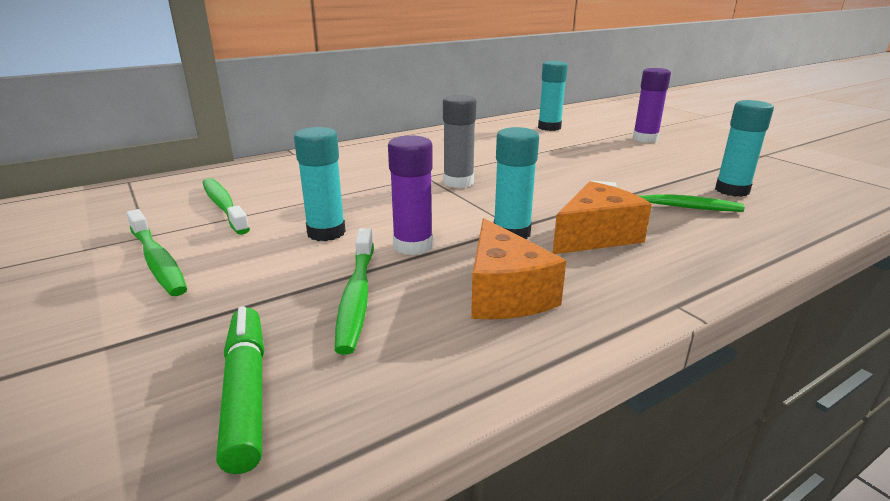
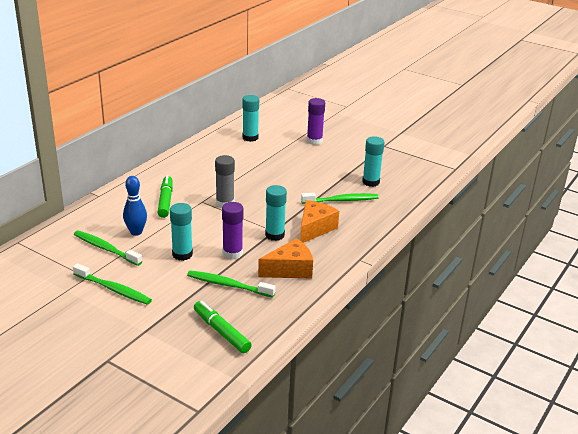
camera: 25 degrees left, 5 degrees up
(291, 194) = (136, 232): none -> blue bowling pin
(357, 296) = (228, 285): green toothbrush -> green toothbrush turned 135 degrees clockwise
(373, 169) = (165, 201): none -> green marker
(505, 294) = (290, 270): orange cheese -> orange cheese turned 75 degrees counterclockwise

> _Exercise objective_
Repeat, word for word, each of the records, omitting any image they hold.

> _Expected output_
camera: 25 degrees left, 5 degrees up
(291, 194) = (136, 232): none -> blue bowling pin
(357, 296) = (228, 285): green toothbrush -> green toothbrush turned 135 degrees clockwise
(373, 169) = (165, 201): none -> green marker
(505, 294) = (290, 270): orange cheese -> orange cheese turned 75 degrees counterclockwise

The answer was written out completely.